Extracted data entries
---*---
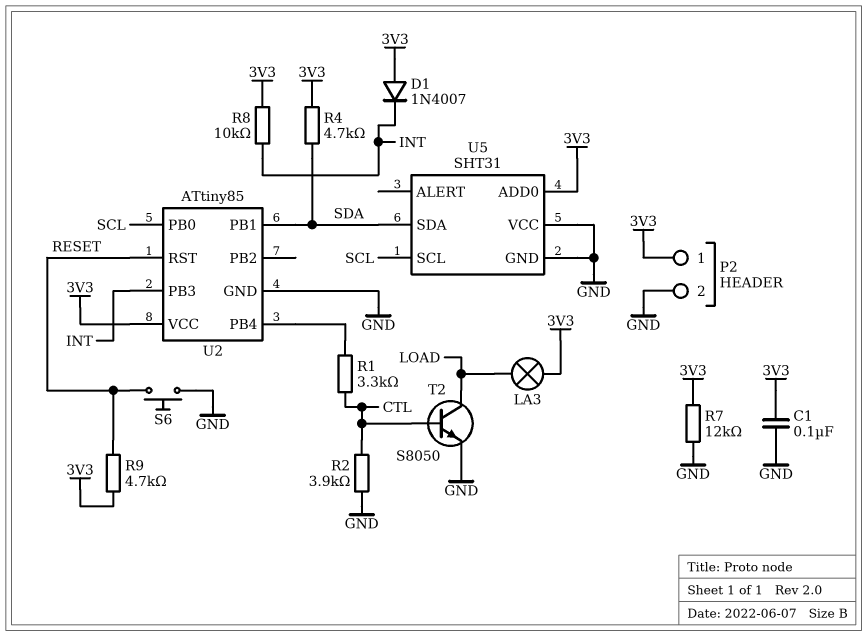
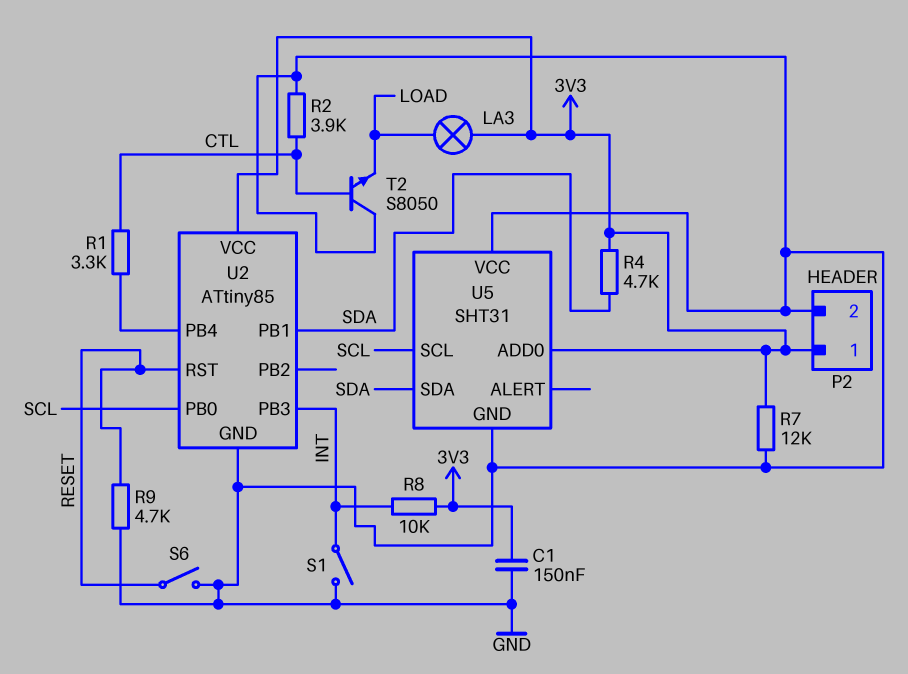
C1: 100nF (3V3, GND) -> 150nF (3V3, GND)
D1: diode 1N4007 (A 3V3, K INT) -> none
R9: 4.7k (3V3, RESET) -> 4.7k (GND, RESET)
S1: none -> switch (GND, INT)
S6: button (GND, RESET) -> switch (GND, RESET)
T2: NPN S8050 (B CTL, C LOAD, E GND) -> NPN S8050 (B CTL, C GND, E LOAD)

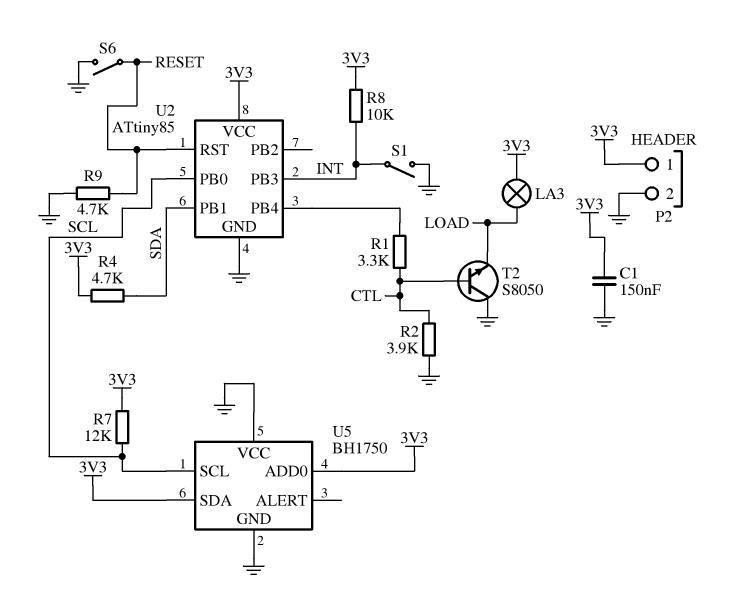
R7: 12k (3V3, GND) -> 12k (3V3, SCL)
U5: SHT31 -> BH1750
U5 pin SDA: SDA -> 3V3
---*---
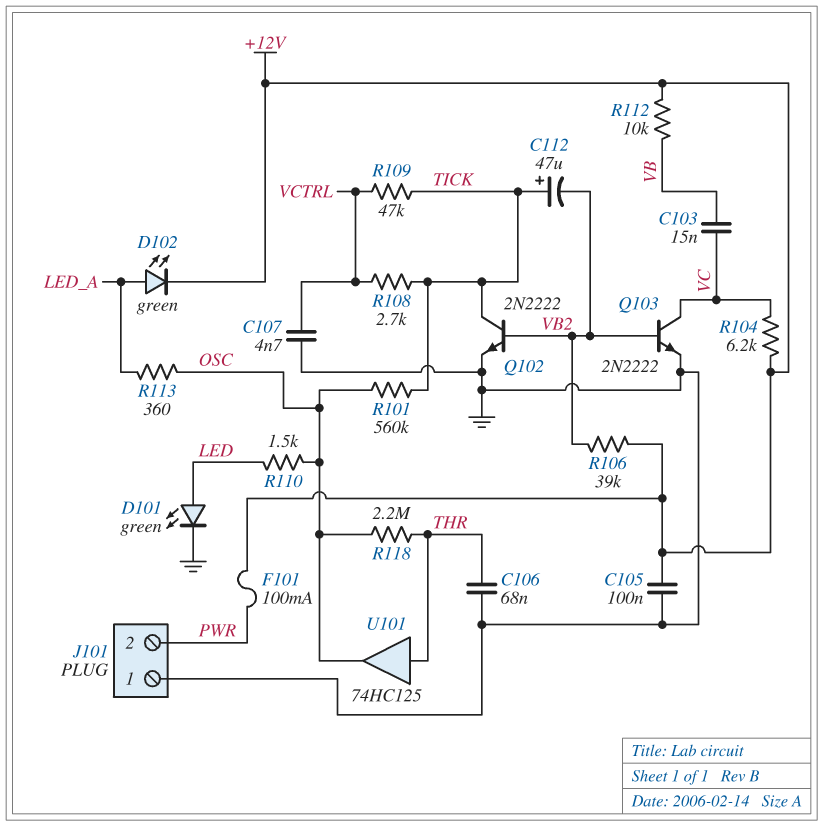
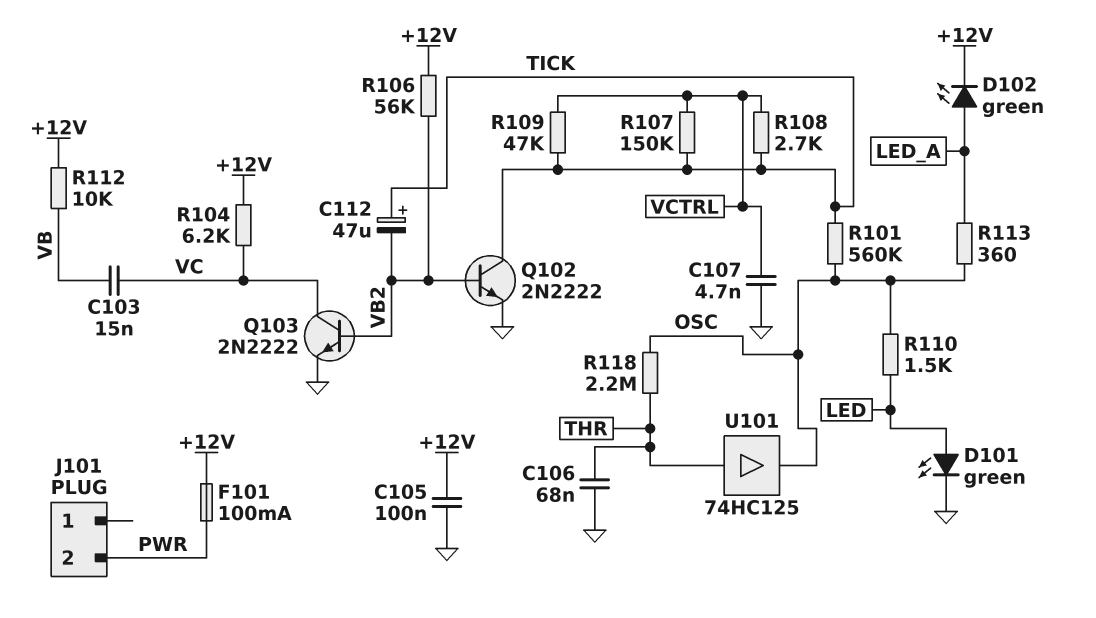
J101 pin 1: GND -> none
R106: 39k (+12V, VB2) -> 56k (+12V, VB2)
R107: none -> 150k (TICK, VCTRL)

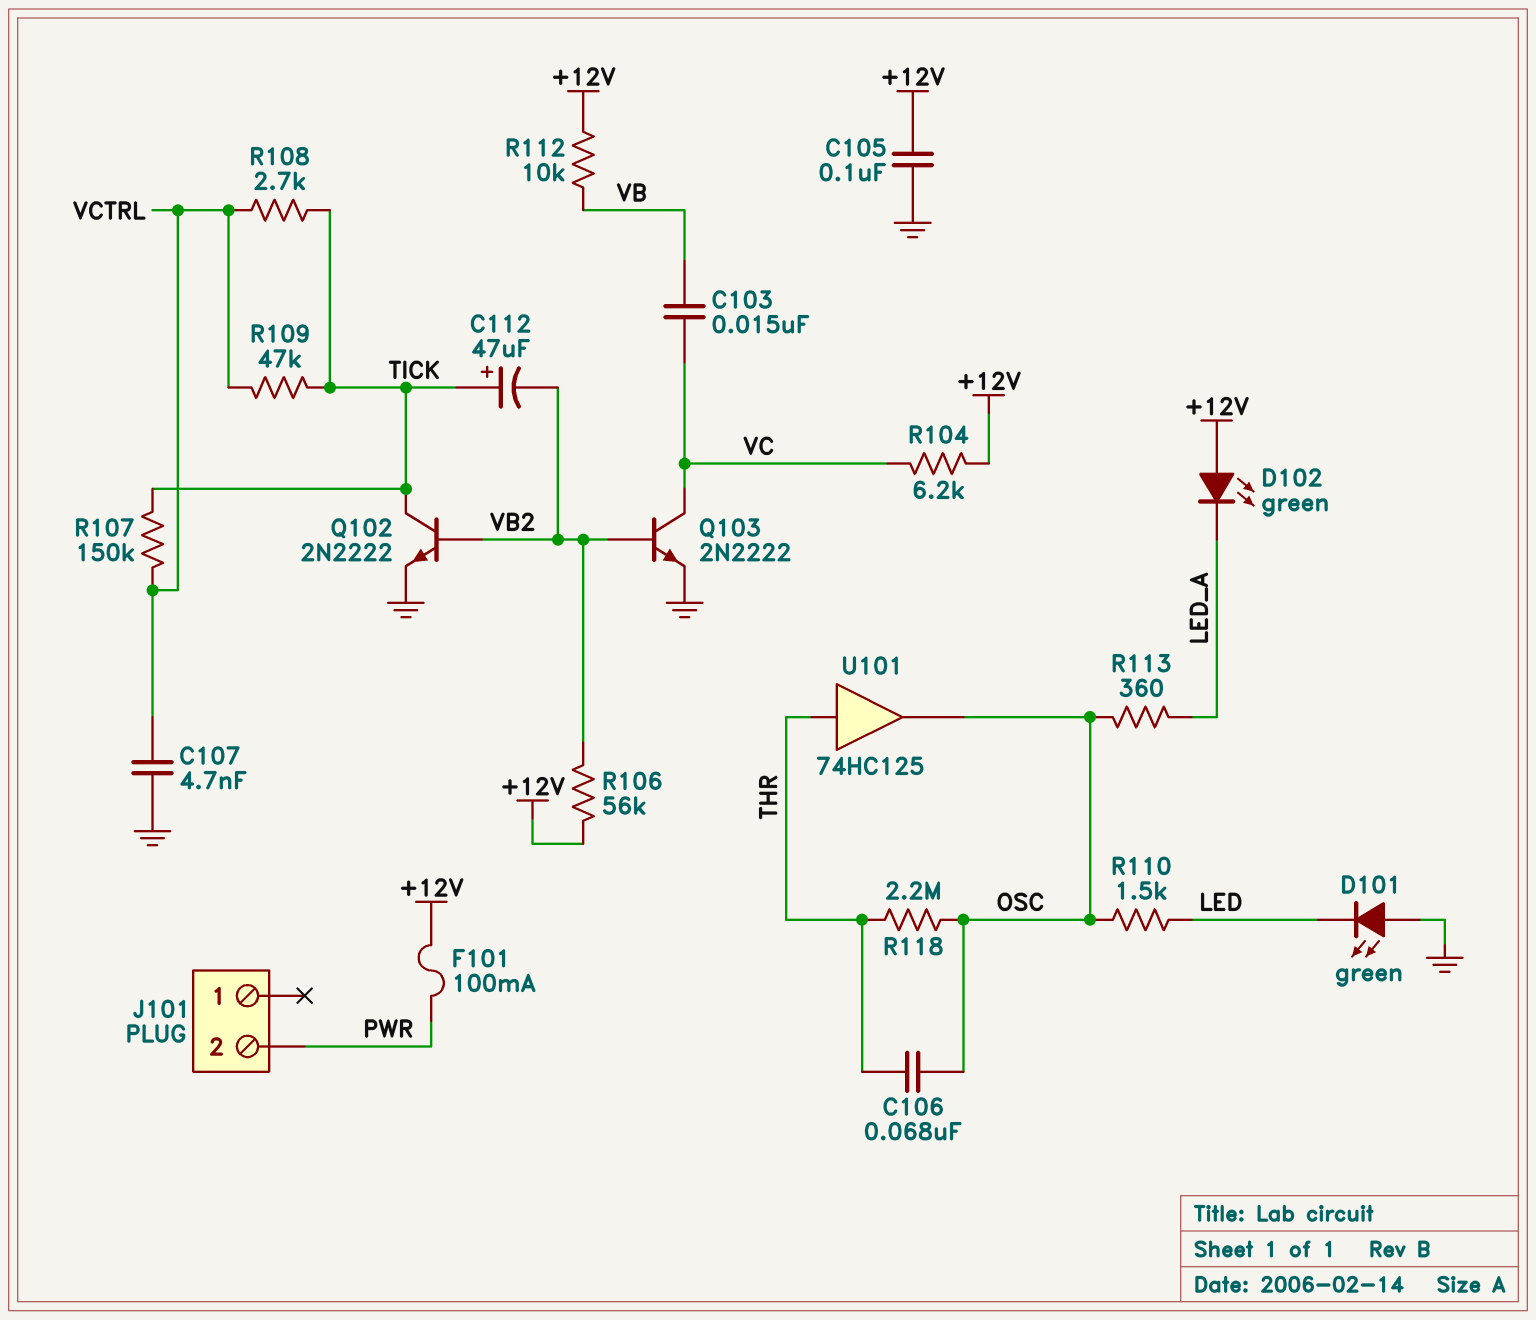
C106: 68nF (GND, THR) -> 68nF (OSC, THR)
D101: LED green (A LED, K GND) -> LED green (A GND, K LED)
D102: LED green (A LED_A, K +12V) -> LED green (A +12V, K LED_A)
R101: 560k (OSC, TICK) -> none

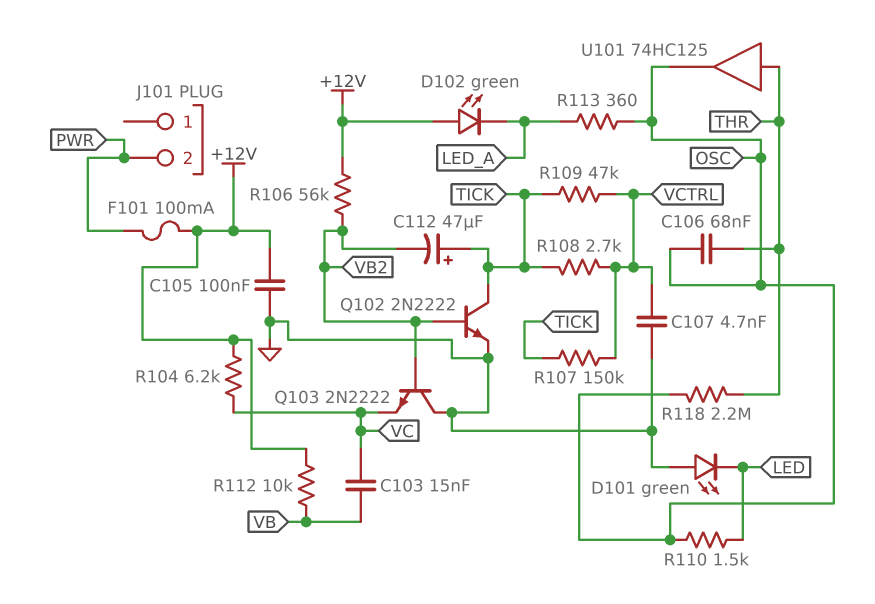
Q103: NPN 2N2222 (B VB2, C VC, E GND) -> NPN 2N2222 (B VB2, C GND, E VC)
---*---
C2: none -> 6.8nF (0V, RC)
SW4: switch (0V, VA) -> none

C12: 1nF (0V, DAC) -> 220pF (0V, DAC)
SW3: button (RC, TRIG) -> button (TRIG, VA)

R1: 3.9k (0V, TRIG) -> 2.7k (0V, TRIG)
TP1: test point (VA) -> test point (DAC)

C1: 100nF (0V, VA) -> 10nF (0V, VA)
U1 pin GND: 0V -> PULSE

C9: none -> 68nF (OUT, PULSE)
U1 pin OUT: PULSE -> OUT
---*---
● What needs to be done
Extract all lines of the records above that include "switch".

● Answer to the problem
S1: none -> switch (GND, INT)
S6: button (GND, RESET) -> switch (GND, RESET)
SW4: switch (0V, VA) -> none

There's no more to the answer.